===== AVAILABLE DATA =====

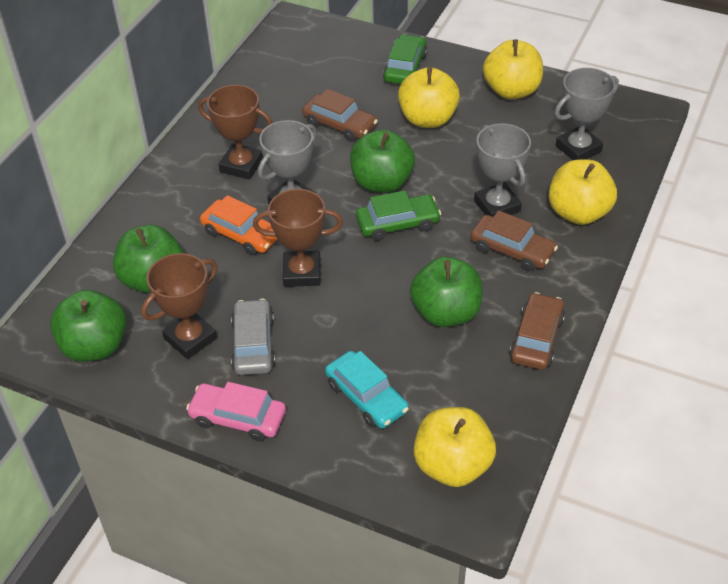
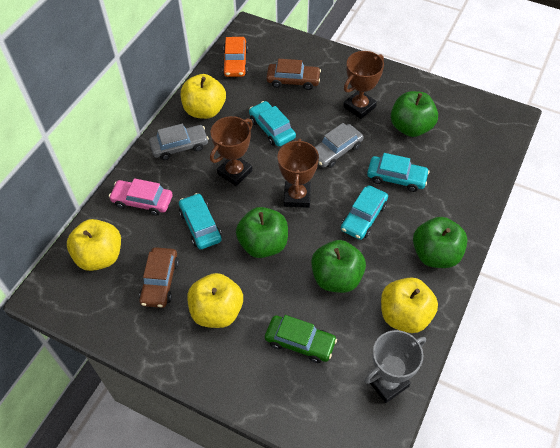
brown car: 3 -> 2
green car: 2 -> 1
grey car: 1 -> 2
grey trophy: 3 -> 1
turquoise car: 1 -> 4

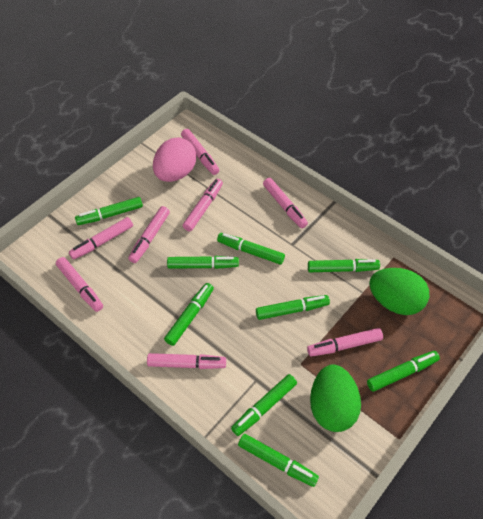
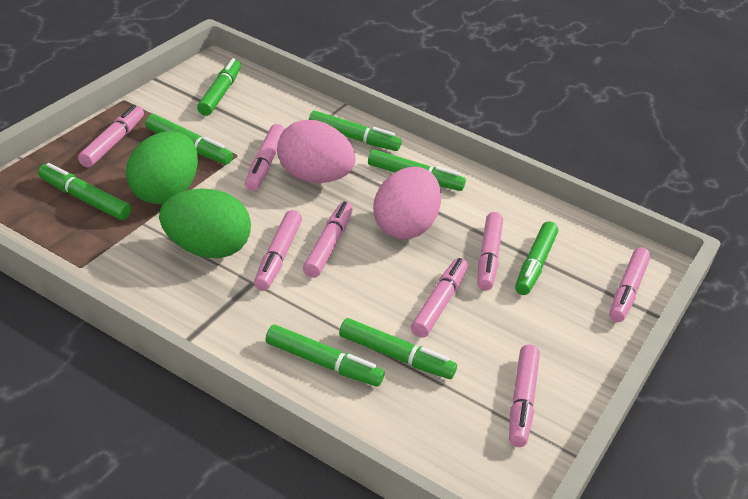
green marker: 9 -> 8
pink egg: 1 -> 2

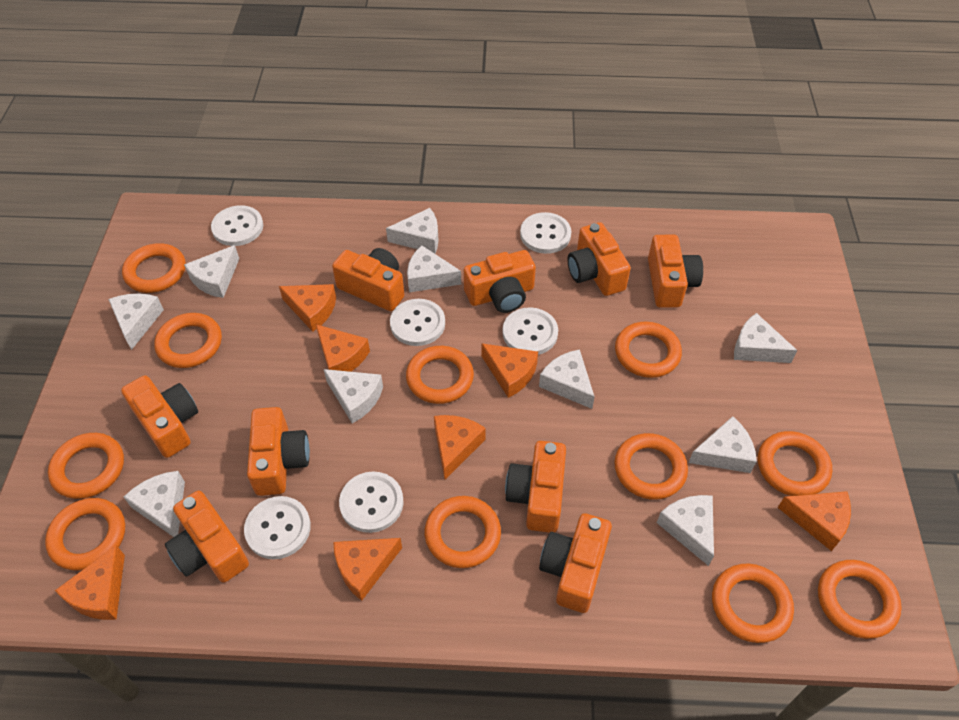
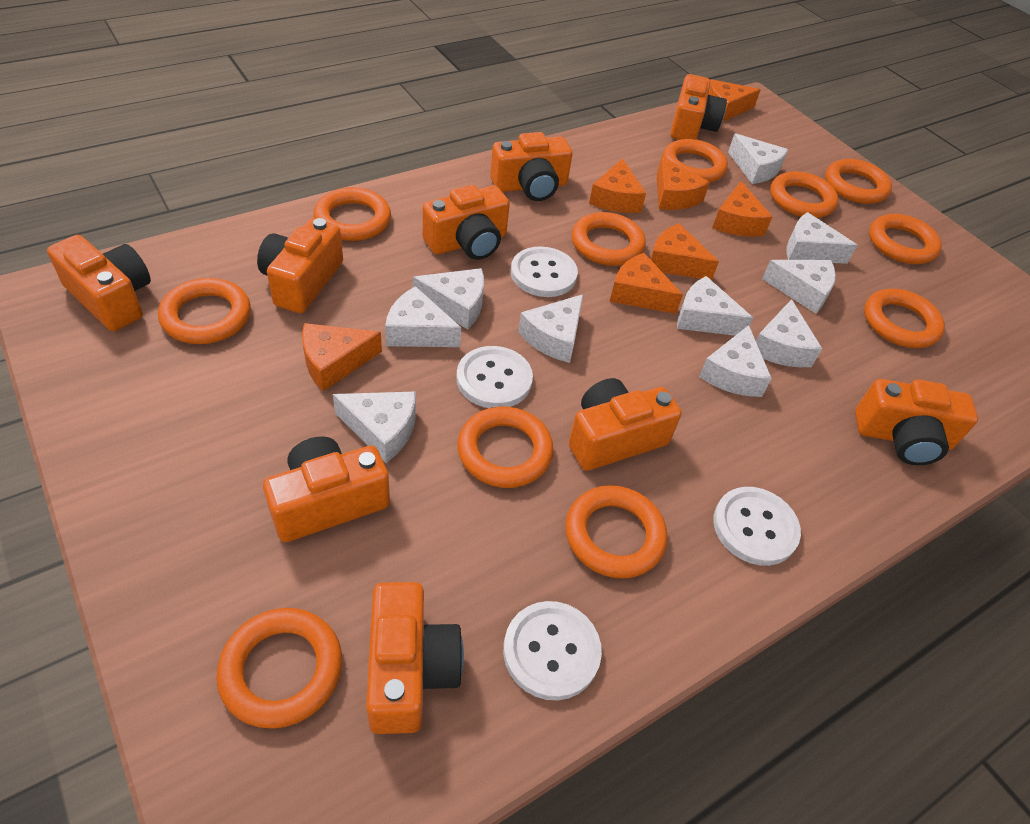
white button: 6 -> 4

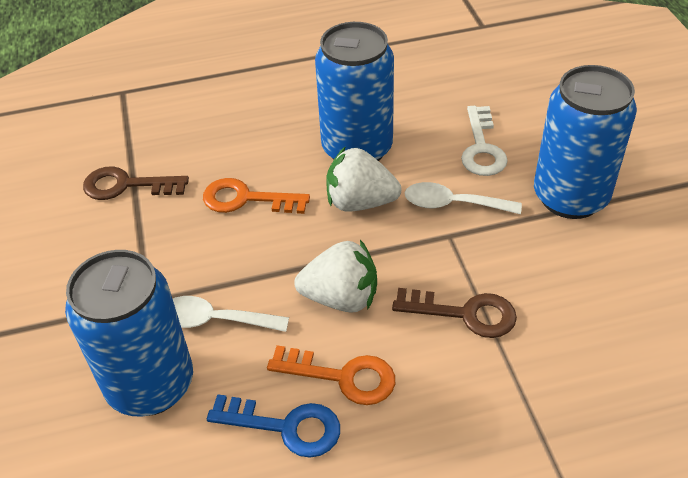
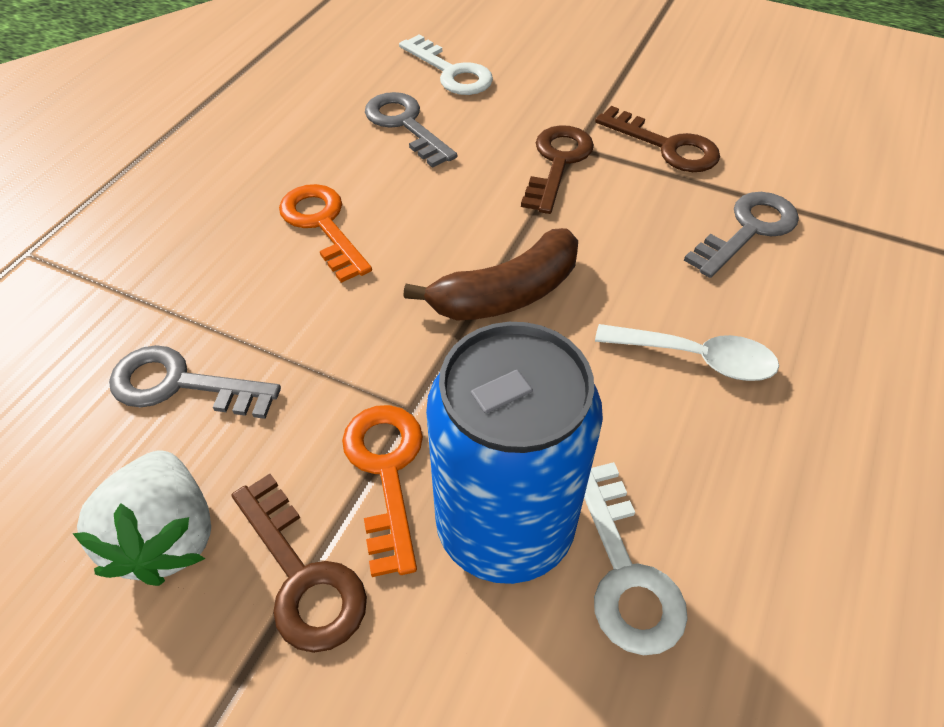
blue can: 3 -> 1
blue key: 1 -> 0
brown banana: 0 -> 1
brown key: 2 -> 3
grey key: 0 -> 3
white key: 1 -> 2
white spoon: 2 -> 1
white strawberry: 2 -> 1

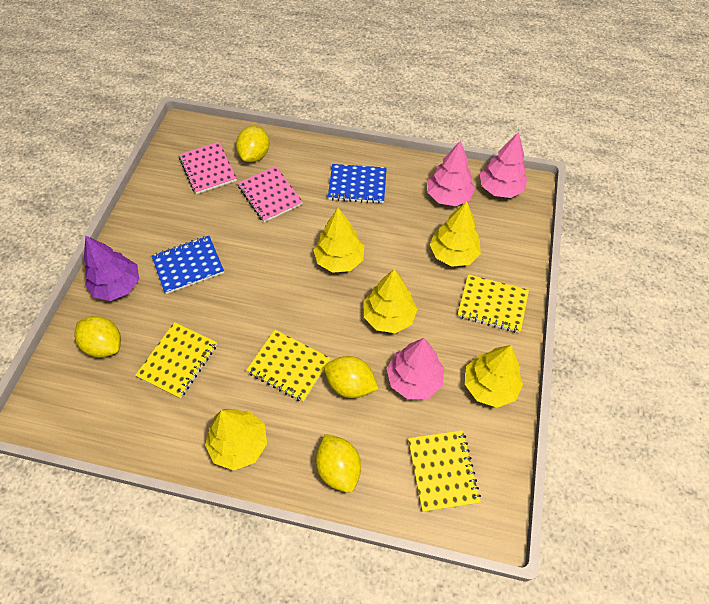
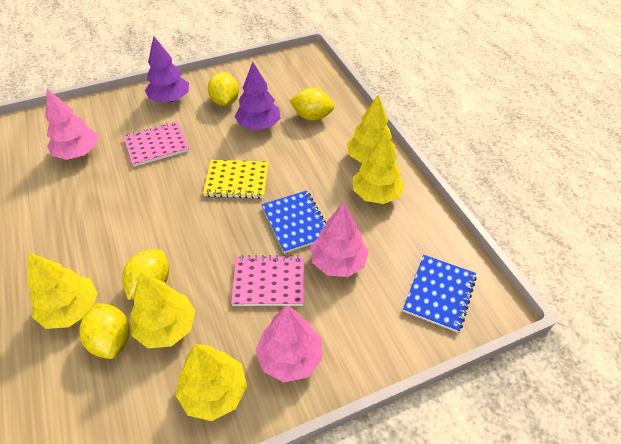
purple tree: 1 -> 2
yellow notebook: 4 -> 1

=====

## DIRECTIONS FOR THIS TASK
Every record, word for word, should be given back without its pictures.

## ANSWER TO THIS PROBLEM
brown car: 3 -> 2
green car: 2 -> 1
grey car: 1 -> 2
grey trophy: 3 -> 1
turquoise car: 1 -> 4

green marker: 9 -> 8
pink egg: 1 -> 2

white button: 6 -> 4

blue can: 3 -> 1
blue key: 1 -> 0
brown banana: 0 -> 1
brown key: 2 -> 3
grey key: 0 -> 3
white key: 1 -> 2
white spoon: 2 -> 1
white strawberry: 2 -> 1

purple tree: 1 -> 2
yellow notebook: 4 -> 1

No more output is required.